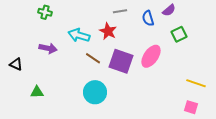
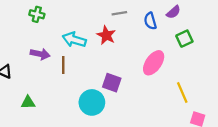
brown line: (93, 58) -> (63, 65), moved, turned 56
purple square: (121, 61) -> (112, 83), moved, size x0.7
yellow line: (196, 83) -> (182, 93), moved, turned 48

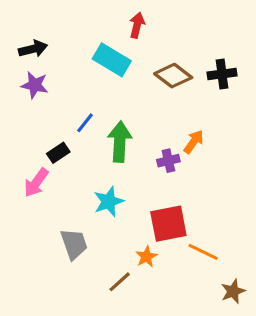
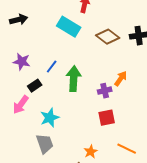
purple star: (35, 85) -> (22, 62), moved
cyan star: (109, 202) -> (50, 118), moved
red square: (168, 224) -> (107, 118), moved, size x0.7

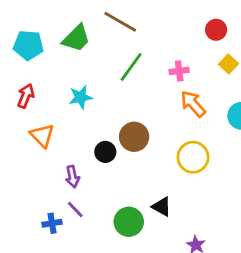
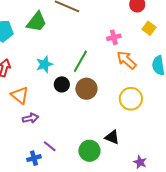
green line: (131, 67) -> (80, 61), moved
black circle: (105, 152) -> (62, 84), moved
purple arrow: (72, 177) -> (30, 118), moved, turned -84

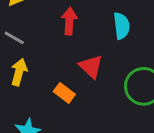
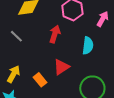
red triangle: (91, 66) -> (61, 67), turned 30
yellow arrow: (19, 72) -> (13, 74), moved

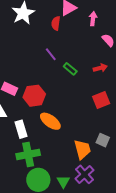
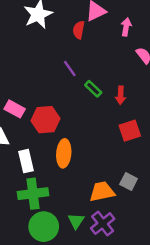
red arrow: (100, 68) -> (121, 95), moved, turned 104
orange ellipse: (50, 121) -> (64, 153), turned 55
orange trapezoid: (82, 149) -> (102, 192), turned -90
green triangle: (63, 182) -> (76, 221), moved

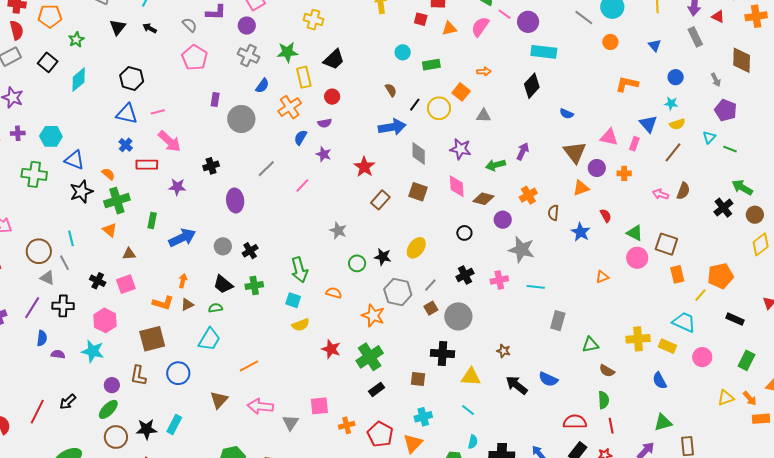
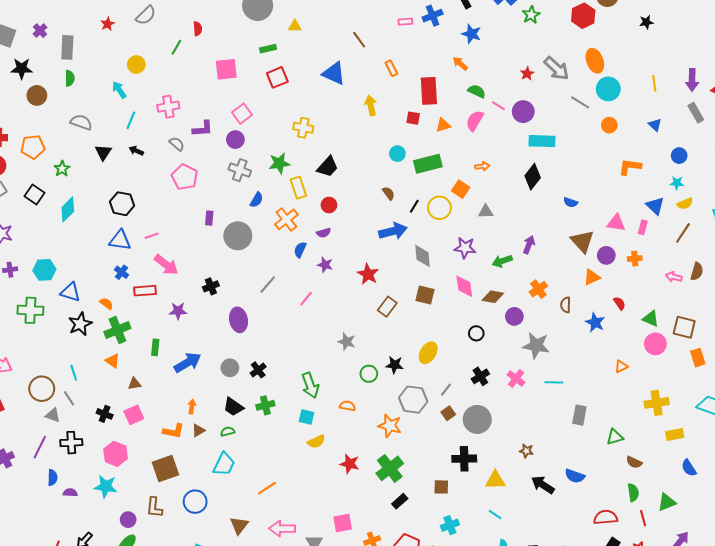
green rectangle: (431, 65) -> (428, 164), size x1.5
pink cross: (499, 280) -> (516, 379), turned -36
yellow cross: (638, 339) -> (657, 403), moved
yellow rectangle: (668, 346) -> (675, 435), moved, turned -30
green triangle: (663, 423) -> (667, 502), moved

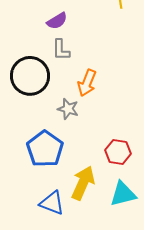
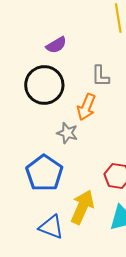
gray L-shape: (61, 50) -> (100, 76), moved
black circle: (30, 76) -> (44, 85), moved

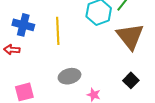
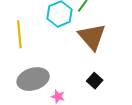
gray ellipse: (69, 76) -> (33, 79), size x1.4

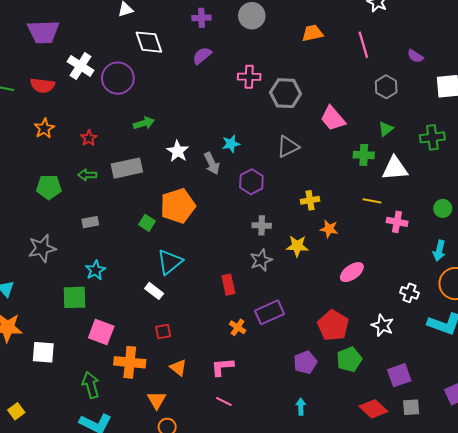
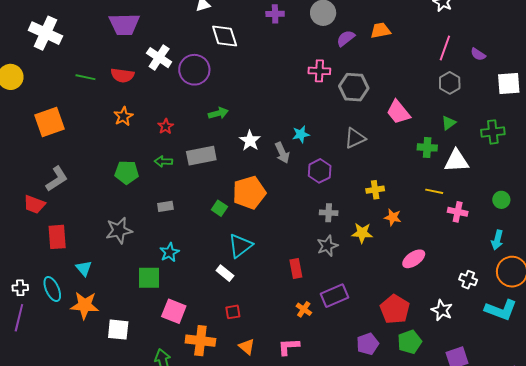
pink line: (363, 45) -> (445, 48), moved, turned 35
purple semicircle: (202, 56) -> (346, 38), moved

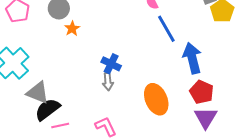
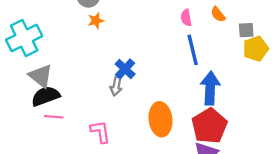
red pentagon: (202, 92) -> (209, 126), size x1.4

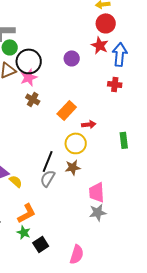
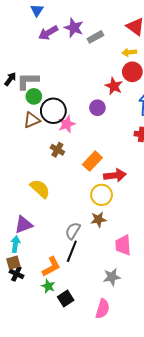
red star: (100, 45) -> (114, 86), moved
pink star: (29, 77) -> (67, 124), moved
red arrow: (89, 124) -> (115, 175), size x1.5
black line: (48, 161) -> (72, 251), moved
yellow semicircle: (16, 181) -> (40, 189), moved, size x1.5
gray star: (98, 212) -> (112, 277), moved

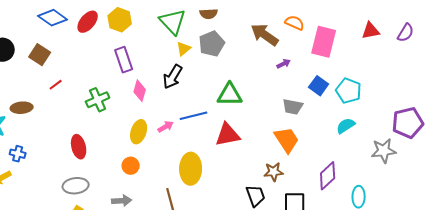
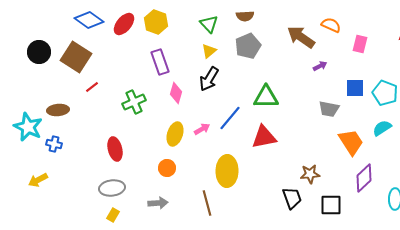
green triangle: (173, 22) -> (209, 24), size x0.7
pink rectangle: (324, 42) -> (360, 44), size x0.6
yellow triangle: (184, 49) -> (209, 51), moved
brown square: (40, 55) -> (76, 57), size x1.4
blue square: (319, 86) -> (355, 88), turned -36
blue line: (194, 116) -> (230, 118), turned -36
orange trapezoid: (287, 140) -> (351, 142), moved
blue cross: (18, 154) -> (54, 144), moved

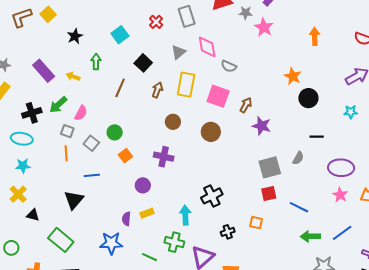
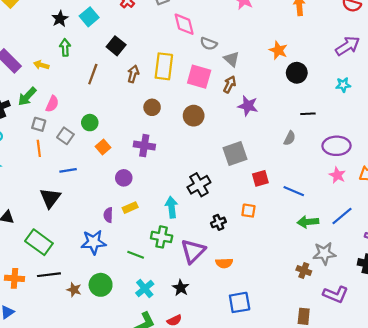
black star: (75, 36) -> (60, 19), moved
gray triangle: (178, 52) -> (232, 59), moved, turned -35
gray square: (270, 167) -> (235, 154), moved

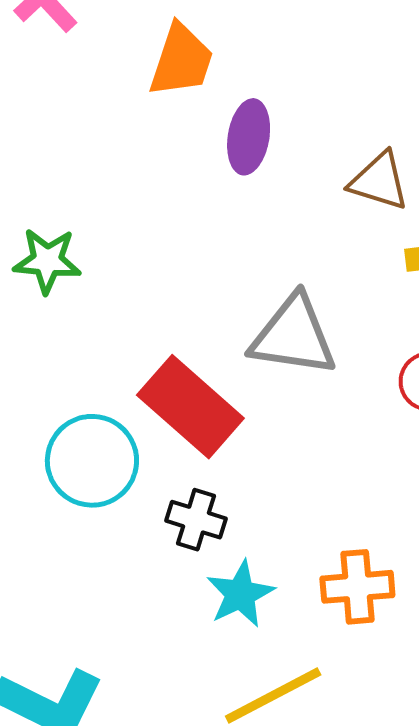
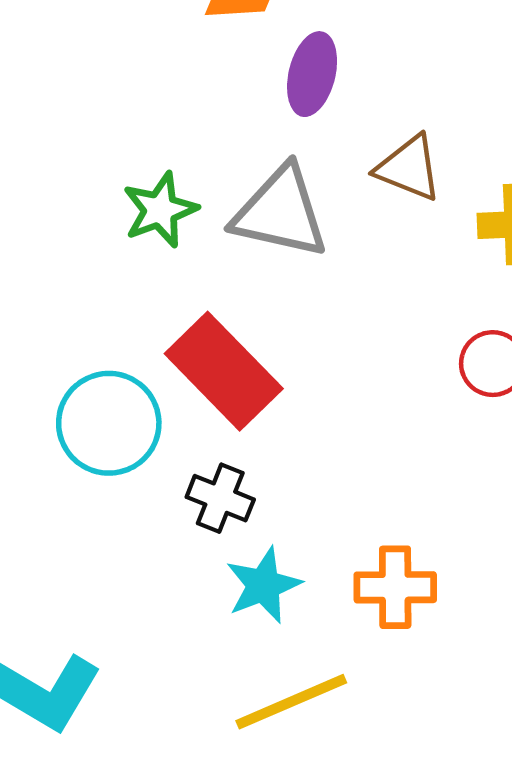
brown triangle: (379, 181) -> (409, 168), moved
green star: (47, 261) -> (160, 210), moved, turned -30
gray triangle: (293, 336) -> (280, 212), moved

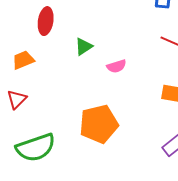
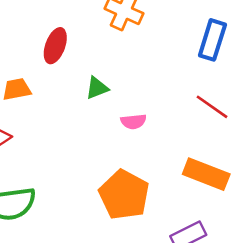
orange pentagon: (99, 124) -> (124, 195), moved, turned 30

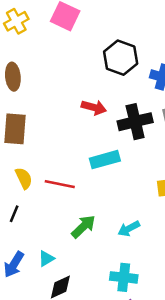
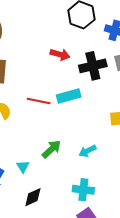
red line: (60, 184) -> (39, 101), moved
cyan triangle: (46, 258) -> (23, 167), moved, turned -32

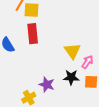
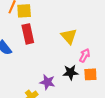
yellow triangle: (72, 51) -> (69, 36), moved

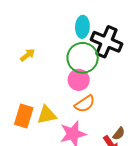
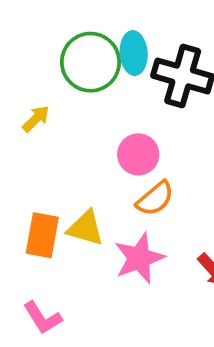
green circle: (83, 58) -> (91, 62), moved
yellow triangle: (47, 115) -> (86, 228), turned 35

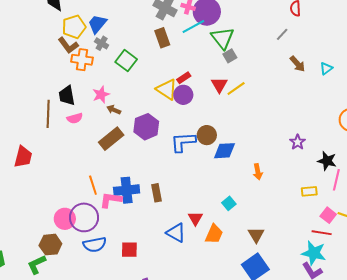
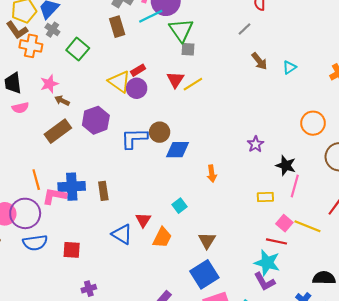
gray square: (230, 56) -> (188, 49), turned 32

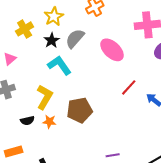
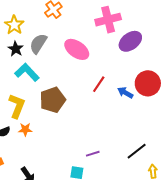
brown pentagon: (80, 110) -> (53, 100), moved

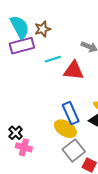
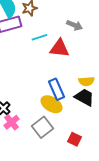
pink cross: (24, 147) -> (11, 122), turned 35
gray square: (74, 150) -> (42, 127), moved

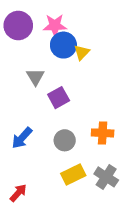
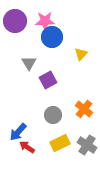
yellow triangle: (82, 52) -> (81, 54), moved
orange cross: (103, 133) -> (84, 109), turned 36
blue arrow: (22, 138) -> (18, 132), moved
red arrow: (18, 193) -> (27, 147), moved, turned -98

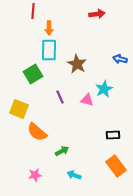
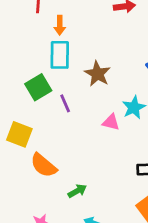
purple line: (60, 97) -> (65, 103), moved

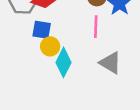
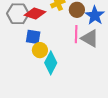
gray triangle: (110, 63) -> (90, 38), moved

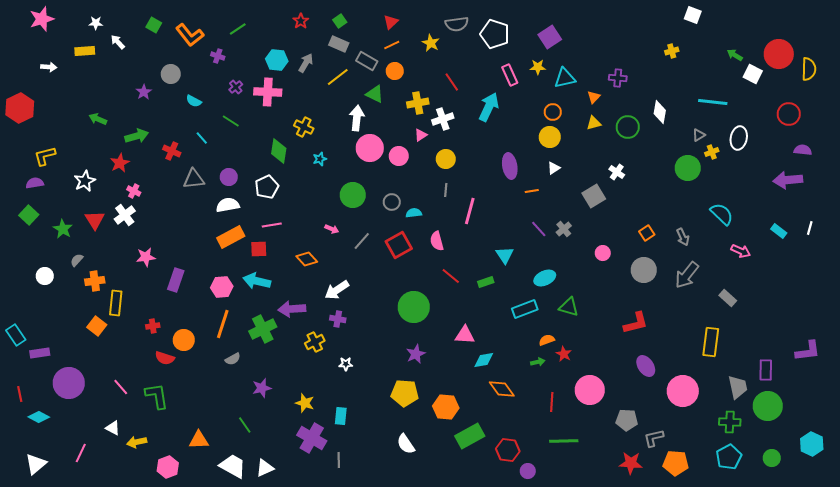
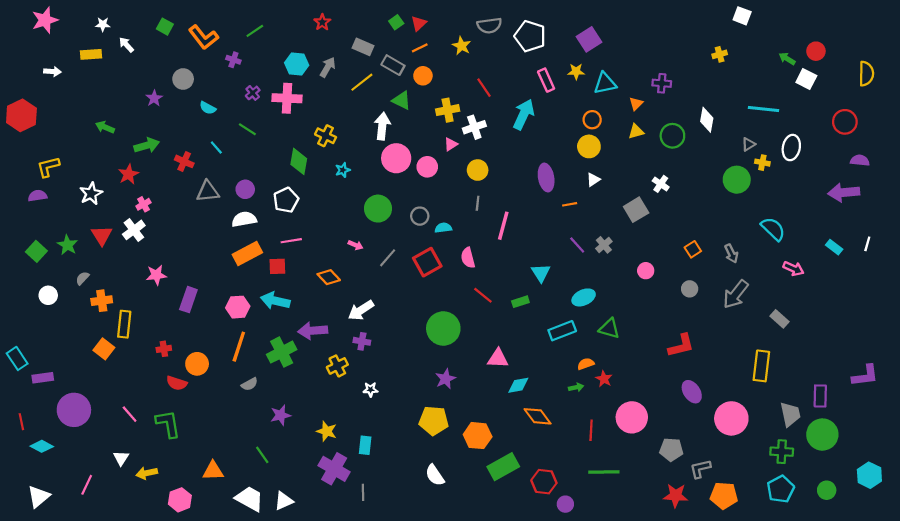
green square: (340, 21) -> (396, 22), moved
red circle: (779, 54) -> (816, 51), moved, size x0.6
yellow cross: (712, 152) -> (762, 163), turned 32
pink cross: (134, 191) -> (143, 204), turned 32
green square: (29, 215) -> (36, 251), moved
gray circle: (644, 270) -> (690, 289), size x0.6
white triangle: (113, 428) -> (121, 458), turned 35

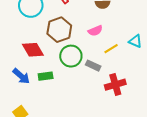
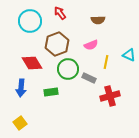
yellow line: (111, 49) -> (106, 62), turned -48
blue arrow: (21, 76) -> (21, 88), turned 54
green rectangle: (46, 76) -> (51, 92), moved

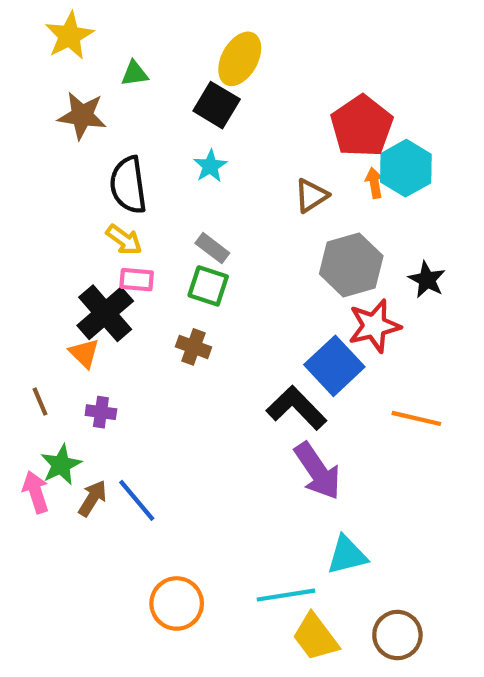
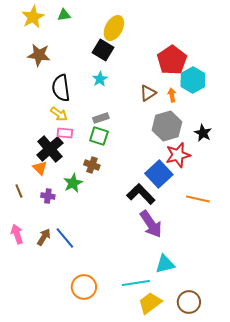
green triangle: (135, 74) -> (64, 15), moved
orange arrow: (374, 183) -> (172, 95), moved
gray rectangle: (212, 248) -> (101, 118), turned -56
green star: (61, 465) -> (73, 183), moved
yellow trapezoid: (315, 637) -> (150, 303), turned 90

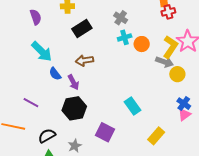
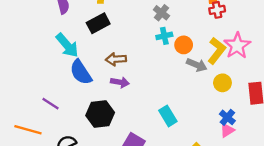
black rectangle: (82, 28) -> (98, 23), moved
gray arrow: (164, 62) -> (197, 65), moved
blue semicircle: (55, 74) -> (81, 72), size x1.6
purple arrow: (73, 82) -> (120, 82), moved, turned -56

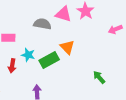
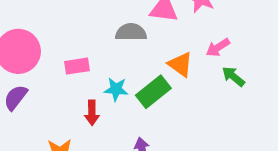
pink arrow: (115, 29) -> (218, 47), moved
green arrow: (99, 77) -> (233, 76), moved

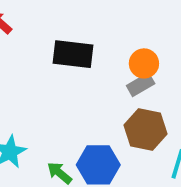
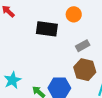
orange circle: (144, 63) -> (74, 14), moved

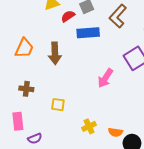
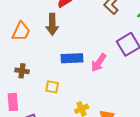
blue rectangle: (88, 33) -> (72, 58), moved
brown arrow: (55, 53) -> (52, 24), moved

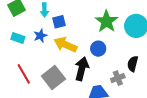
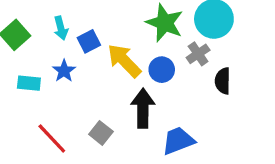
yellow arrow: (65, 45) -> (124, 61), moved, turned 35
gray square: (53, 77) -> (101, 133), size x0.6
gray cross: (118, 78) -> (198, 54), moved

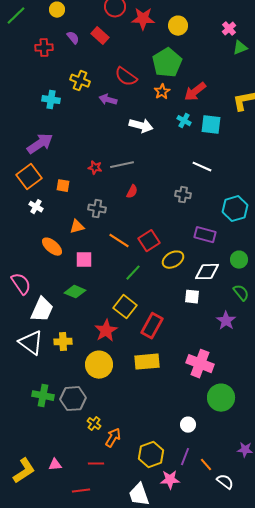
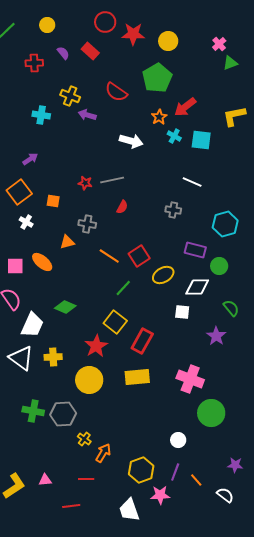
orange star: (162, 92) -> (159, 117), moved
purple arrow: (108, 100) -> (87, 115), moved
purple arrow: (40, 144) -> (30, 159), size x0.6
pink square: (84, 260) -> (15, 266), moved
green circle: (239, 260) -> (219, 266), moved
white semicircle: (225, 482) -> (225, 495), moved

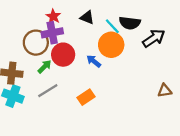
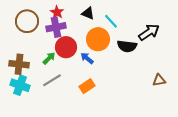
black semicircle: (130, 23) -> (127, 46), moved
brown circle: (36, 43) -> (27, 21), moved
orange circle: (111, 45) -> (98, 39), moved
blue arrow: (94, 61) -> (87, 58), moved

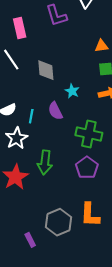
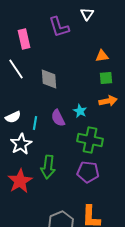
cyan star: (72, 91) -> (80, 111), moved
purple pentagon: (87, 168) -> (88, 172), turned -30

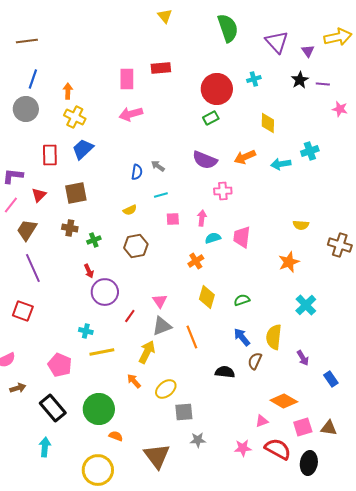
········
Leave out any pictures, please, and quote only the lines from the top of the data through the line that contains "purple arrow: (72, 177)".

brown line: (93, 58) -> (63, 65), moved, turned 56
purple square: (121, 61) -> (112, 83), moved, size x0.7
yellow line: (196, 83) -> (182, 93), moved, turned 48

purple star: (35, 85) -> (22, 62), moved
cyan star: (109, 202) -> (50, 118), moved
red square: (168, 224) -> (107, 118), moved, size x0.7

green line: (131, 67) -> (80, 61), moved
black circle: (105, 152) -> (62, 84), moved
purple arrow: (72, 177) -> (30, 118), moved, turned -84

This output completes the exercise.